= Exercise instructions =
What is wanted is every line below from the one with "RGB pin G: D3 -> D7" up to and including the one with "RGB pin B: D4 -> A0", retyped exactly, pictures excluded, nothing else.

(Change detection outputs)

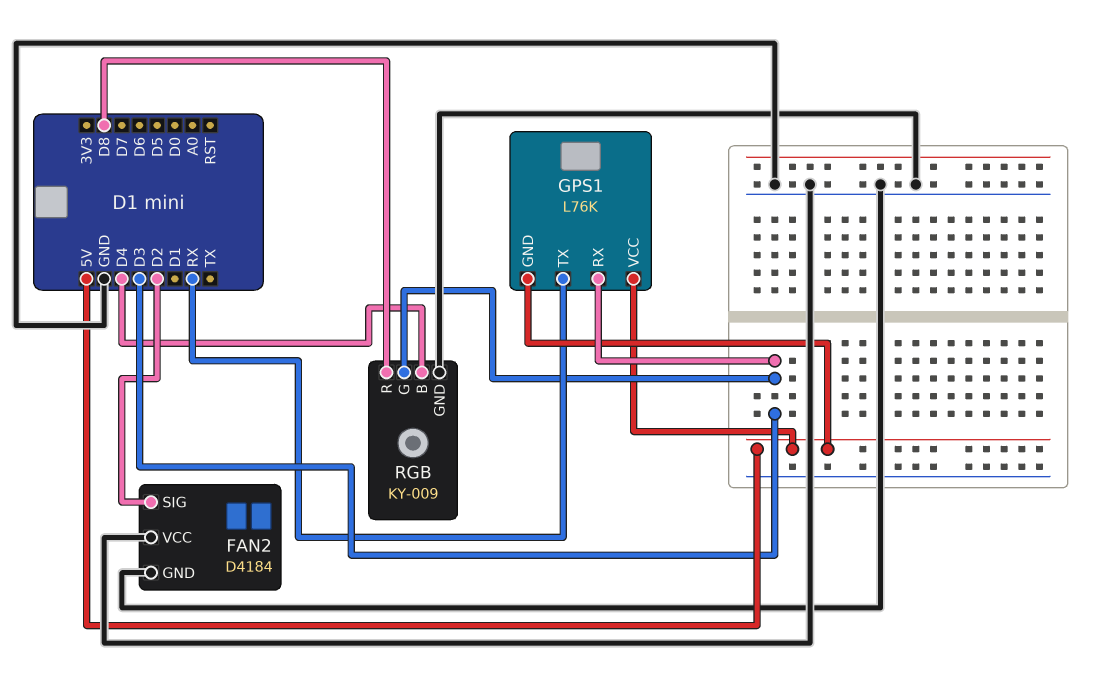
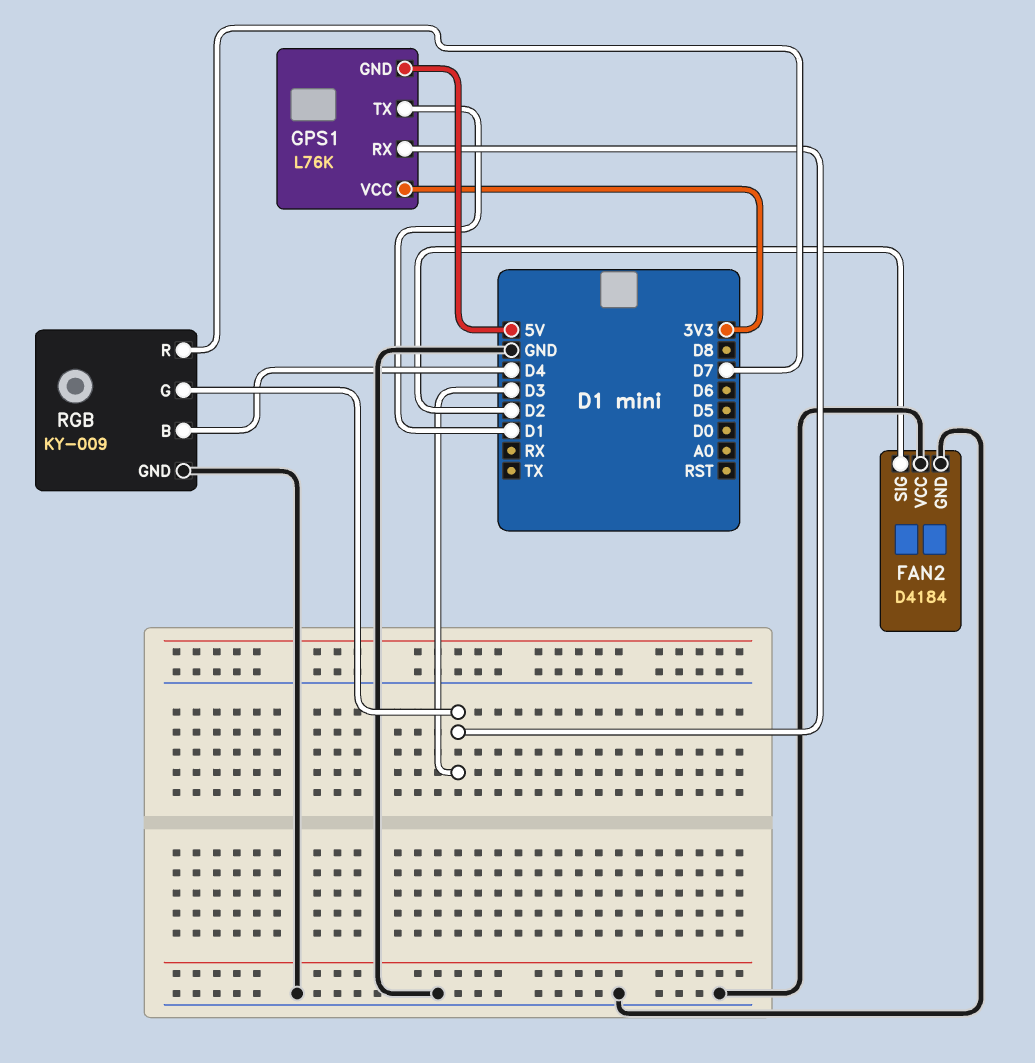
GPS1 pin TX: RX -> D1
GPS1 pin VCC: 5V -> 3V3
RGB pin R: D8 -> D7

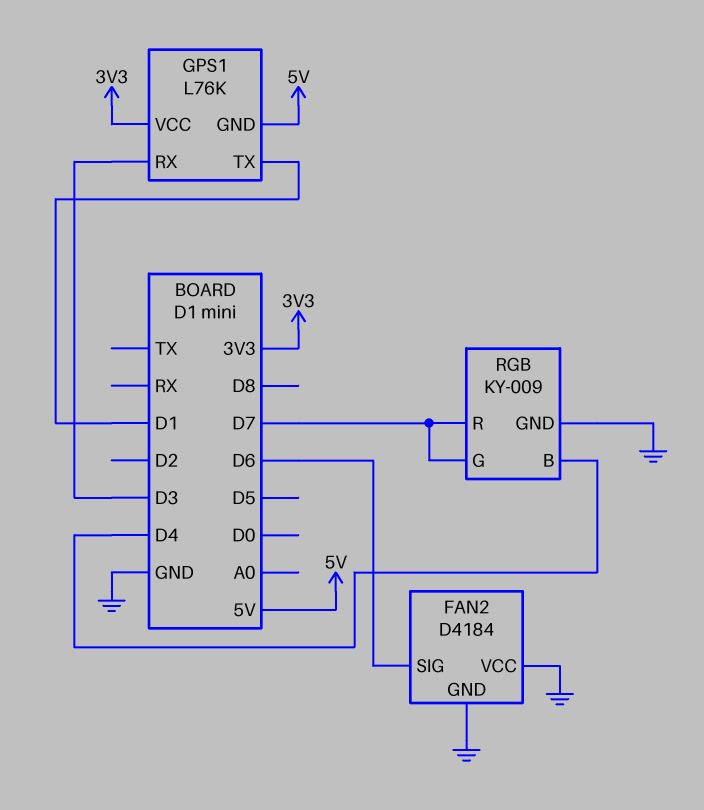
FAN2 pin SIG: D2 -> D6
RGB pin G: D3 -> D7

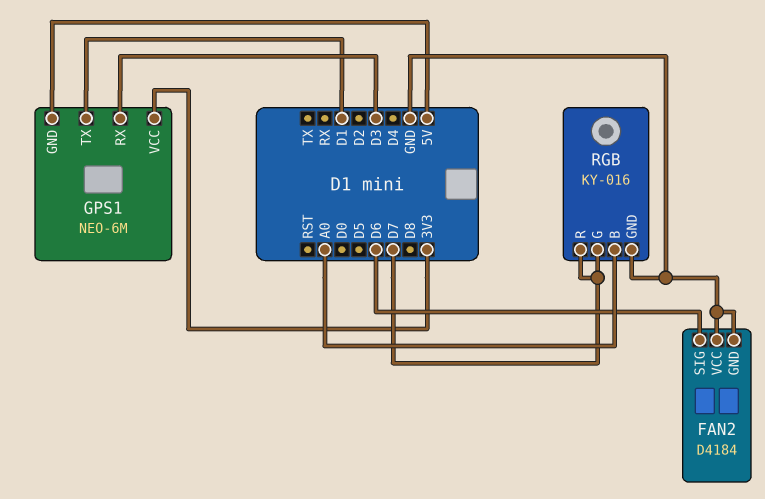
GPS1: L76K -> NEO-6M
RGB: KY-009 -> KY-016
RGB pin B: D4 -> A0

---

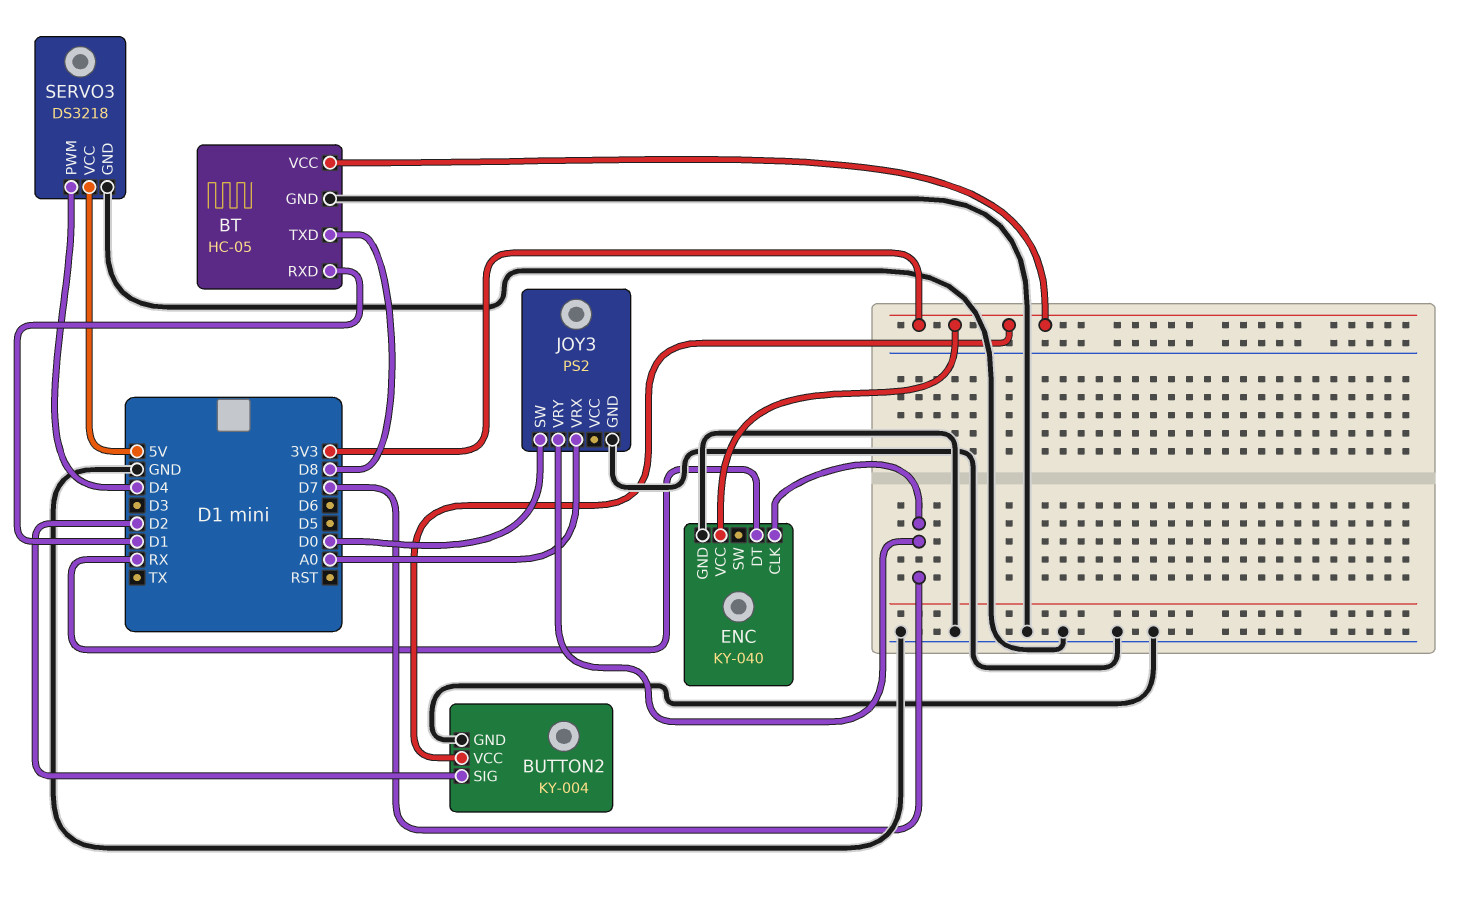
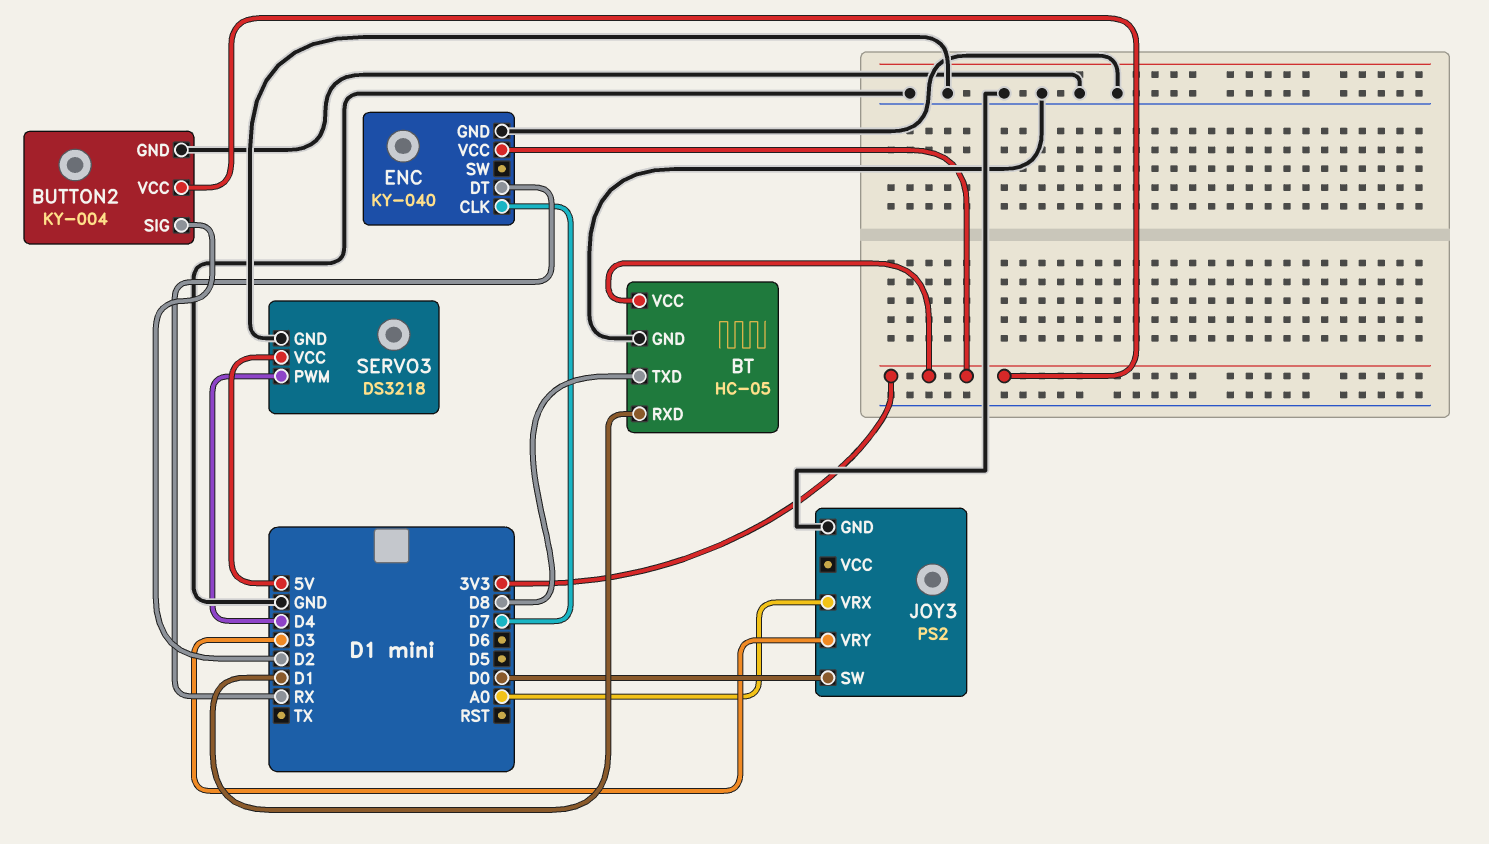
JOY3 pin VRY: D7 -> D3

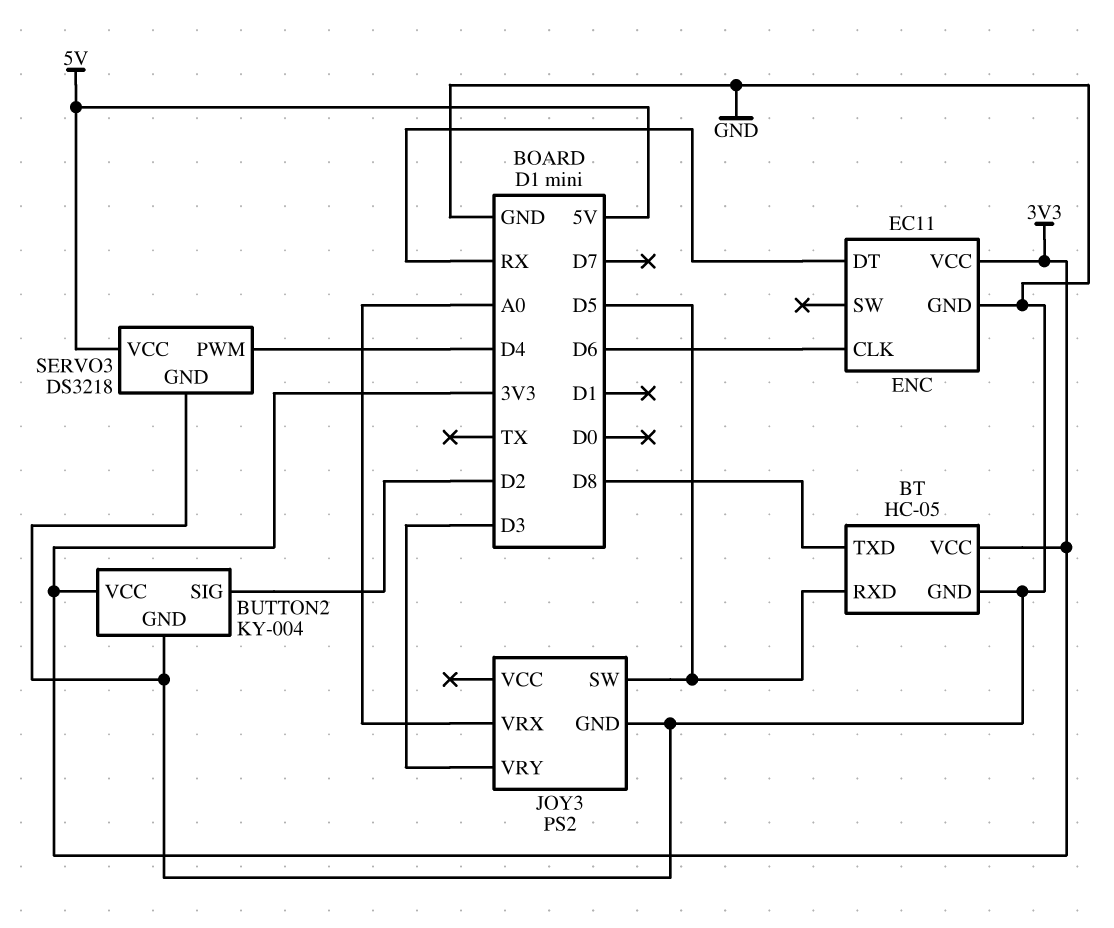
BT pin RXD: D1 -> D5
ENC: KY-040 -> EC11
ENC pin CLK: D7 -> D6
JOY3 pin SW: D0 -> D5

= Response box =
RGB pin G: D3 -> D7

GPS1: L76K -> NEO-6M
RGB: KY-009 -> KY-016
RGB pin B: D4 -> A0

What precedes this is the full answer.